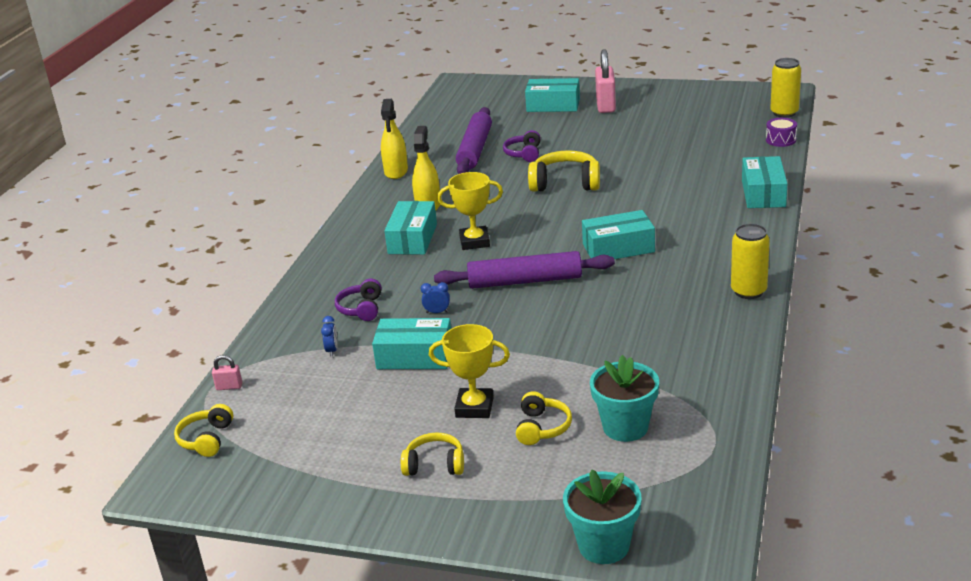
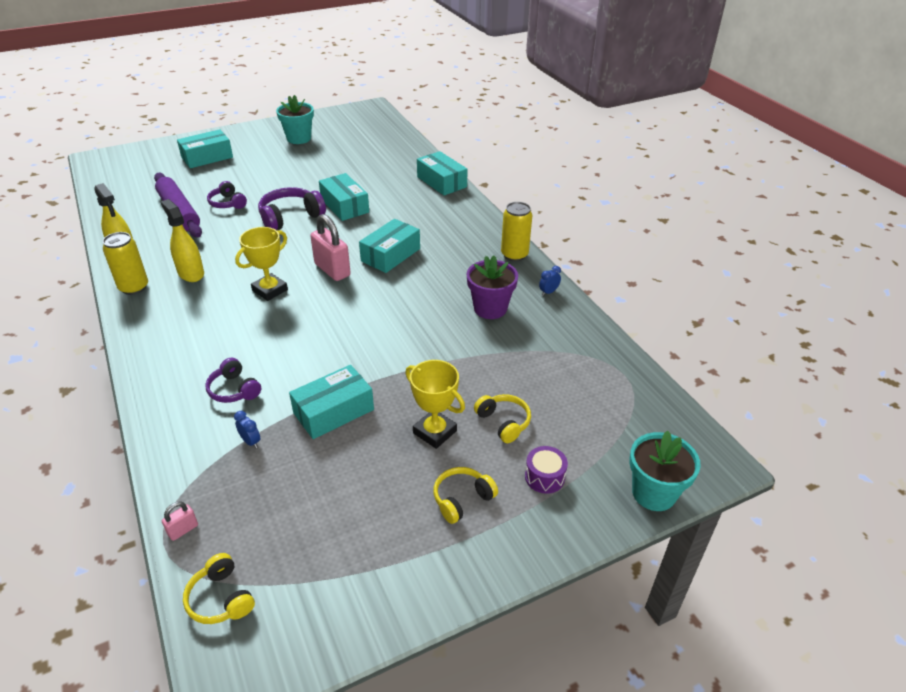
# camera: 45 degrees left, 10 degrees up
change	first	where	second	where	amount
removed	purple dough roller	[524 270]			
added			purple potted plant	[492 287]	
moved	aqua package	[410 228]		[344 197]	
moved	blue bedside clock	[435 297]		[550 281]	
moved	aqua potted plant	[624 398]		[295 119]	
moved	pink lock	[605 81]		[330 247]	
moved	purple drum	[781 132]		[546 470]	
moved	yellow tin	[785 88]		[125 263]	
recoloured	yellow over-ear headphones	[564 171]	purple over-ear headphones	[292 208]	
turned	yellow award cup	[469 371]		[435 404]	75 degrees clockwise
##########
**Required action:** Reproduce the data above line for line, excluding every picture.

**Result for this exercise:**
# camera: 45 degrees left, 10 degrees up
change	first	where	second	where	amount
removed	purple dough roller	[524 270]			
added			purple potted plant	[492 287]	
moved	aqua package	[410 228]		[344 197]	
moved	blue bedside clock	[435 297]		[550 281]	
moved	aqua potted plant	[624 398]		[295 119]	
moved	pink lock	[605 81]		[330 247]	
moved	purple drum	[781 132]		[546 470]	
moved	yellow tin	[785 88]		[125 263]	
recoloured	yellow over-ear headphones	[564 171]	purple over-ear headphones	[292 208]	
turned	yellow award cup	[469 371]		[435 404]	75 degrees clockwise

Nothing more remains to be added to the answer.